#### Records provided ####
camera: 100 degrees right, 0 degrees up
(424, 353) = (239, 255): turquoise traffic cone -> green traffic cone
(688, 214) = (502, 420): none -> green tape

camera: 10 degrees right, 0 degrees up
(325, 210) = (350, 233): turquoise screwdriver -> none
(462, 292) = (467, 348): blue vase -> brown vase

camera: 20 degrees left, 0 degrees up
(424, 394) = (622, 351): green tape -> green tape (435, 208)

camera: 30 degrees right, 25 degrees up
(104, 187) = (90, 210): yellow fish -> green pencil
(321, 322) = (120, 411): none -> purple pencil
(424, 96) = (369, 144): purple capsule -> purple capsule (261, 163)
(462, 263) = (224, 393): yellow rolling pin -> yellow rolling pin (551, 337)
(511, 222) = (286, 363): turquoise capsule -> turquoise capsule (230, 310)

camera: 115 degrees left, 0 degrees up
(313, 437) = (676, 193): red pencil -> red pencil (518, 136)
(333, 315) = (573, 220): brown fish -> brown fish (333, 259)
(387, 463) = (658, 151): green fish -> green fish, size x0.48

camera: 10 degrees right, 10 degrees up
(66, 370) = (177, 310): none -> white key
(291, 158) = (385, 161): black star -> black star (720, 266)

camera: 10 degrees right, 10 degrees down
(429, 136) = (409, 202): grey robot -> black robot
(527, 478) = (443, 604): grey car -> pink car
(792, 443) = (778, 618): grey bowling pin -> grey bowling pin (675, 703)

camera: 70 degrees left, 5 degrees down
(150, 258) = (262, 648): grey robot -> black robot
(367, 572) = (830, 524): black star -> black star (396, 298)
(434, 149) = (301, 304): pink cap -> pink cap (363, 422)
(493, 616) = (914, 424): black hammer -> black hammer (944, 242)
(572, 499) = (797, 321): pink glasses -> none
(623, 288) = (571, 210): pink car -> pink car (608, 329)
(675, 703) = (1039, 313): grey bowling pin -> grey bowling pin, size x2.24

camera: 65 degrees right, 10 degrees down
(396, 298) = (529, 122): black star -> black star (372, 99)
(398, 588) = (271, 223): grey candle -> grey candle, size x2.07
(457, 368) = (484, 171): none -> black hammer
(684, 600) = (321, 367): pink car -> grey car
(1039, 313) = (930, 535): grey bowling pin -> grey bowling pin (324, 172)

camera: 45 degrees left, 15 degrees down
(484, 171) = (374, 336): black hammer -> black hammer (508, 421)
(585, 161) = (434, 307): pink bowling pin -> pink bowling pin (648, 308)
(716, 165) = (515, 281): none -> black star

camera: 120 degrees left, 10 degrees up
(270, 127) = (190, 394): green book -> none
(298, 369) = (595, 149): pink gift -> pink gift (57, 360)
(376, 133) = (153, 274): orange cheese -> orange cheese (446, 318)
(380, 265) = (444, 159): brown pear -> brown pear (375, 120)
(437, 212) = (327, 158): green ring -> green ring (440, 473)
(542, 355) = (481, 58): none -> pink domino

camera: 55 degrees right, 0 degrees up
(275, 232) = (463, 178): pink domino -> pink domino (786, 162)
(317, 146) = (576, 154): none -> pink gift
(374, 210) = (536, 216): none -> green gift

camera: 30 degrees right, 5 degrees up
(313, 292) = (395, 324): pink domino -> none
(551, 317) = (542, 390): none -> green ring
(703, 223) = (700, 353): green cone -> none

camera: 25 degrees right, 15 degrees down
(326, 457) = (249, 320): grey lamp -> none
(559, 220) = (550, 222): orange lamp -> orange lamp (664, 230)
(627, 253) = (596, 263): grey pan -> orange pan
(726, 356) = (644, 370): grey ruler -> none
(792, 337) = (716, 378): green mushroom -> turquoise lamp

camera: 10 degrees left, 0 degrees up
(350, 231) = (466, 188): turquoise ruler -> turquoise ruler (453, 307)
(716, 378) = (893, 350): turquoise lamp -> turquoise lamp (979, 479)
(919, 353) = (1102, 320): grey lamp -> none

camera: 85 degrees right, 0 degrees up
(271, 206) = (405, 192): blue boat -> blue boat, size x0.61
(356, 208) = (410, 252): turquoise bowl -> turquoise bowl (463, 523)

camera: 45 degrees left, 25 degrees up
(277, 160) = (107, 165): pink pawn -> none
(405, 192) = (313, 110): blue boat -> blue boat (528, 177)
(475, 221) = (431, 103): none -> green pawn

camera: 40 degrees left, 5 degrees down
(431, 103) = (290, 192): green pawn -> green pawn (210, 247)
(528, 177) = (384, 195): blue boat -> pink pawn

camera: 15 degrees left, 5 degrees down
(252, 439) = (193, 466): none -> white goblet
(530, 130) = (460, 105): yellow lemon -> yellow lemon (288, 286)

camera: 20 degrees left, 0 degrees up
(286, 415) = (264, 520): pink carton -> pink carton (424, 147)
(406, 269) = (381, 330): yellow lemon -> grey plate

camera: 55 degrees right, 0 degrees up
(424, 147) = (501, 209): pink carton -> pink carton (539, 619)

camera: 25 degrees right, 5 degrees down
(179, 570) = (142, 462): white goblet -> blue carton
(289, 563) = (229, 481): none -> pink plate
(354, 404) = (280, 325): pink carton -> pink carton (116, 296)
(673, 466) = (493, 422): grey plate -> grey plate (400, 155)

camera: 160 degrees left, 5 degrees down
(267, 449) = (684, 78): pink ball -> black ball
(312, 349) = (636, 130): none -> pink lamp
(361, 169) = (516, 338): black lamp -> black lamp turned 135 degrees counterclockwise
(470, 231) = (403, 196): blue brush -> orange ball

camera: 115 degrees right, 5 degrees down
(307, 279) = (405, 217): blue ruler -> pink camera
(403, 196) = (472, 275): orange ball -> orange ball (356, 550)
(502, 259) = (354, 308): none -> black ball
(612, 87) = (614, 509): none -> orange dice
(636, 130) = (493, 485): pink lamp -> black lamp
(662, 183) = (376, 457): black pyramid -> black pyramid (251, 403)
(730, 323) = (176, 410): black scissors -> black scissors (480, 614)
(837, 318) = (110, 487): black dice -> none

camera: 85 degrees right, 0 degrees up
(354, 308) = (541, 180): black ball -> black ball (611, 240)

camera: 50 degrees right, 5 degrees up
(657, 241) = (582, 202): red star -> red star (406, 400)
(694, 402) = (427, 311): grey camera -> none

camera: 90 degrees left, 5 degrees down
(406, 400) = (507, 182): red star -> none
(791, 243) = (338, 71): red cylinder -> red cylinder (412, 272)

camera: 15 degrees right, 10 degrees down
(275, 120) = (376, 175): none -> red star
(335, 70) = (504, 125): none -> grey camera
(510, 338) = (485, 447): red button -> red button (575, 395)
####
— What you need to do —
Every line above from the line with "(551, 317) = (542, 390): none -> green ring" to the line with "(312, 349) = (636, 130): none -> pink lamp", both included, must be reproduced exactly, and no other line may appear.

— Task result —
(551, 317) = (542, 390): none -> green ring
(703, 223) = (700, 353): green cone -> none

camera: 25 degrees right, 15 degrees down
(326, 457) = (249, 320): grey lamp -> none
(559, 220) = (550, 222): orange lamp -> orange lamp (664, 230)
(627, 253) = (596, 263): grey pan -> orange pan
(726, 356) = (644, 370): grey ruler -> none
(792, 337) = (716, 378): green mushroom -> turquoise lamp

camera: 10 degrees left, 0 degrees up
(350, 231) = (466, 188): turquoise ruler -> turquoise ruler (453, 307)
(716, 378) = (893, 350): turquoise lamp -> turquoise lamp (979, 479)
(919, 353) = (1102, 320): grey lamp -> none

camera: 85 degrees right, 0 degrees up
(271, 206) = (405, 192): blue boat -> blue boat, size x0.61
(356, 208) = (410, 252): turquoise bowl -> turquoise bowl (463, 523)

camera: 45 degrees left, 25 degrees up
(277, 160) = (107, 165): pink pawn -> none
(405, 192) = (313, 110): blue boat -> blue boat (528, 177)
(475, 221) = (431, 103): none -> green pawn

camera: 40 degrees left, 5 degrees down
(431, 103) = (290, 192): green pawn -> green pawn (210, 247)
(528, 177) = (384, 195): blue boat -> pink pawn

camera: 15 degrees left, 5 degrees down
(252, 439) = (193, 466): none -> white goblet
(530, 130) = (460, 105): yellow lemon -> yellow lemon (288, 286)

camera: 20 degrees left, 0 degrees up
(286, 415) = (264, 520): pink carton -> pink carton (424, 147)
(406, 269) = (381, 330): yellow lemon -> grey plate

camera: 55 degrees right, 0 degrees up
(424, 147) = (501, 209): pink carton -> pink carton (539, 619)

camera: 25 degrees right, 5 degrees down
(179, 570) = (142, 462): white goblet -> blue carton
(289, 563) = (229, 481): none -> pink plate
(354, 404) = (280, 325): pink carton -> pink carton (116, 296)
(673, 466) = (493, 422): grey plate -> grey plate (400, 155)

camera: 160 degrees left, 5 degrees down
(267, 449) = (684, 78): pink ball -> black ball
(312, 349) = (636, 130): none -> pink lamp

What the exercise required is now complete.